** Opening Dataset records block **
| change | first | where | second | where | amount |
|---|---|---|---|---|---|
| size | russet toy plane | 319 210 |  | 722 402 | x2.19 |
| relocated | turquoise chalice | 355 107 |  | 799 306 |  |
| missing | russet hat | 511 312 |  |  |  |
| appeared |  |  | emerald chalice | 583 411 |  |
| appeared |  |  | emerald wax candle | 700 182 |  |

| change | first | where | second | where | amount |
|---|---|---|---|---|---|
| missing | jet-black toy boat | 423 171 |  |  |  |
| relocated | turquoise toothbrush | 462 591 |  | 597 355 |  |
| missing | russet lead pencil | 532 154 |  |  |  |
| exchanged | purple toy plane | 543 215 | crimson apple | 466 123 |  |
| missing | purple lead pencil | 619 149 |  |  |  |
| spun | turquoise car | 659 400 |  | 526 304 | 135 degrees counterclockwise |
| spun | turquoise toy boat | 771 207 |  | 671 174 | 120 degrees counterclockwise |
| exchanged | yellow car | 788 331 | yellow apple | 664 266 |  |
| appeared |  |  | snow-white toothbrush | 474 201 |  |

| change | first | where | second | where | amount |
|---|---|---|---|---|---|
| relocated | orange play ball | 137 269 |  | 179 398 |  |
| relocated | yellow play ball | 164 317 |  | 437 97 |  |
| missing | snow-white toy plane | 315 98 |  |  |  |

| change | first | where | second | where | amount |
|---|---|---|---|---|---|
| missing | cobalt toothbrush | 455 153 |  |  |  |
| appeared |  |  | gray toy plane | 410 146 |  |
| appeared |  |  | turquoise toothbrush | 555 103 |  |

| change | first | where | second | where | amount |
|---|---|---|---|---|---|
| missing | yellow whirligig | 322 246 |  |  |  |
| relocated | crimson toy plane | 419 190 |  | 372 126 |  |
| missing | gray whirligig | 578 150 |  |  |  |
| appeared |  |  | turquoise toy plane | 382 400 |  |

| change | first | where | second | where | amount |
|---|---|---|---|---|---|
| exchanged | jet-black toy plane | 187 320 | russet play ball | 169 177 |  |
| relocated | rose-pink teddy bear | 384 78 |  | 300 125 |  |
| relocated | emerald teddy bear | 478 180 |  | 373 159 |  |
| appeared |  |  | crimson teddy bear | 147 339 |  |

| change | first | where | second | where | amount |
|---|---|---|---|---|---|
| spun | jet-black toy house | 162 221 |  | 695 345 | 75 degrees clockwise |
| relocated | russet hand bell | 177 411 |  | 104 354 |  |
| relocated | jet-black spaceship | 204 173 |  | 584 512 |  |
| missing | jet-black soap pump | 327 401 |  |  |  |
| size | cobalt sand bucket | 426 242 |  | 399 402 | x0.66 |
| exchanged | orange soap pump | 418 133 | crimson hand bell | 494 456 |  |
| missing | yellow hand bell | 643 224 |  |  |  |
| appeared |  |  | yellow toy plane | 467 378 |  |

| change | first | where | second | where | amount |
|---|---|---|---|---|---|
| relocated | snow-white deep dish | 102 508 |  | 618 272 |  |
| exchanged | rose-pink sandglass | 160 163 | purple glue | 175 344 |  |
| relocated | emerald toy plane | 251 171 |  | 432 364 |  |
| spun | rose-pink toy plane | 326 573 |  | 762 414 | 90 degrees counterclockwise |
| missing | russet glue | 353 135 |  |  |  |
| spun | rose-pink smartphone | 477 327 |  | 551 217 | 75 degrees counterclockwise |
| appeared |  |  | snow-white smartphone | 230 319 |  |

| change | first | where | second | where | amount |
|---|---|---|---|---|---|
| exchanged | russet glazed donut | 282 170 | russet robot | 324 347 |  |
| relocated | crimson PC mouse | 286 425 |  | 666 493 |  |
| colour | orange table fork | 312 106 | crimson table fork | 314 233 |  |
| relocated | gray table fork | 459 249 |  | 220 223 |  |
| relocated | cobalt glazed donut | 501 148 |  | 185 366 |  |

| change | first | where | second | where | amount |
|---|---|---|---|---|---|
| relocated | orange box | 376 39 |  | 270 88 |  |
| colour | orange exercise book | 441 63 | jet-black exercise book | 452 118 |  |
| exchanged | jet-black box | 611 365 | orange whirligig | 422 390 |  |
** Closing Dataset records block **
* Directions:
Generate a verbatim printout of all the entries.

* Final answer:
| change | first | where | second | where | amount |
|---|---|---|---|---|---|
| size | russet toy plane | 319 210 |  | 722 402 | x2.19 |
| relocated | turquoise chalice | 355 107 |  | 799 306 |  |
| missing | russet hat | 511 312 |  |  |  |
| appeared |  |  | emerald chalice | 583 411 |  |
| appeared |  |  | emerald wax candle | 700 182 |  |

| change | first | where | second | where | amount |
|---|---|---|---|---|---|
| missing | jet-black toy boat | 423 171 |  |  |  |
| relocated | turquoise toothbrush | 462 591 |  | 597 355 |  |
| missing | russet lead pencil | 532 154 |  |  |  |
| exchanged | purple toy plane | 543 215 | crimson apple | 466 123 |  |
| missing | purple lead pencil | 619 149 |  |  |  |
| spun | turquoise car | 659 400 |  | 526 304 | 135 degrees counterclockwise |
| spun | turquoise toy boat | 771 207 |  | 671 174 | 120 degrees counterclockwise |
| exchanged | yellow car | 788 331 | yellow apple | 664 266 |  |
| appeared |  |  | snow-white toothbrush | 474 201 |  |

| change | first | where | second | where | amount |
|---|---|---|---|---|---|
| relocated | orange play ball | 137 269 |  | 179 398 |  |
| relocated | yellow play ball | 164 317 |  | 437 97 |  |
| missing | snow-white toy plane | 315 98 |  |  |  |

| change | first | where | second | where | amount |
|---|---|---|---|---|---|
| missing | cobalt toothbrush | 455 153 |  |  |  |
| appeared |  |  | gray toy plane | 410 146 |  |
| appeared |  |  | turquoise toothbrush | 555 103 |  |

| change | first | where | second | where | amount |
|---|---|---|---|---|---|
| missing | yellow whirligig | 322 246 |  |  |  |
| relocated | crimson toy plane | 419 190 |  | 372 126 |  |
| missing | gray whirligig | 578 150 |  |  |  |
| appeared |  |  | turquoise toy plane | 382 400 |  |

| change | first | where | second | where | amount |
|---|---|---|---|---|---|
| exchanged | jet-black toy plane | 187 320 | russet play ball | 169 177 |  |
| relocated | rose-pink teddy bear | 384 78 |  | 300 125 |  |
| relocated | emerald teddy bear | 478 180 |  | 373 159 |  |
| appeared |  |  | crimson teddy bear | 147 339 |  |

| change | first | where | second | where | amount |
|---|---|---|---|---|---|
| spun | jet-black toy house | 162 221 |  | 695 345 | 75 degrees clockwise |
| relocated | russet hand bell | 177 411 |  | 104 354 |  |
| relocated | jet-black spaceship | 204 173 |  | 584 512 |  |
| missing | jet-black soap pump | 327 401 |  |  |  |
| size | cobalt sand bucket | 426 242 |  | 399 402 | x0.66 |
| exchanged | orange soap pump | 418 133 | crimson hand bell | 494 456 |  |
| missing | yellow hand bell | 643 224 |  |  |  |
| appeared |  |  | yellow toy plane | 467 378 |  |

| change | first | where | second | where | amount |
|---|---|---|---|---|---|
| relocated | snow-white deep dish | 102 508 |  | 618 272 |  |
| exchanged | rose-pink sandglass | 160 163 | purple glue | 175 344 |  |
| relocated | emerald toy plane | 251 171 |  | 432 364 |  |
| spun | rose-pink toy plane | 326 573 |  | 762 414 | 90 degrees counterclockwise |
| missing | russet glue | 353 135 |  |  |  |
| spun | rose-pink smartphone | 477 327 |  | 551 217 | 75 degrees counterclockwise |
| appeared |  |  | snow-white smartphone | 230 319 |  |

| change | first | where | second | where | amount |
|---|---|---|---|---|---|
| exchanged | russet glazed donut | 282 170 | russet robot | 324 347 |  |
| relocated | crimson PC mouse | 286 425 |  | 666 493 |  |
| colour | orange table fork | 312 106 | crimson table fork | 314 233 |  |
| relocated | gray table fork | 459 249 |  | 220 223 |  |
| relocated | cobalt glazed donut | 501 148 |  | 185 366 |  |

| change | first | where | second | where | amount |
|---|---|---|---|---|---|
| relocated | orange box | 376 39 |  | 270 88 |  |
| colour | orange exercise book | 441 63 | jet-black exercise book | 452 118 |  |
| exchanged | jet-black box | 611 365 | orange whirligig | 422 390 |  |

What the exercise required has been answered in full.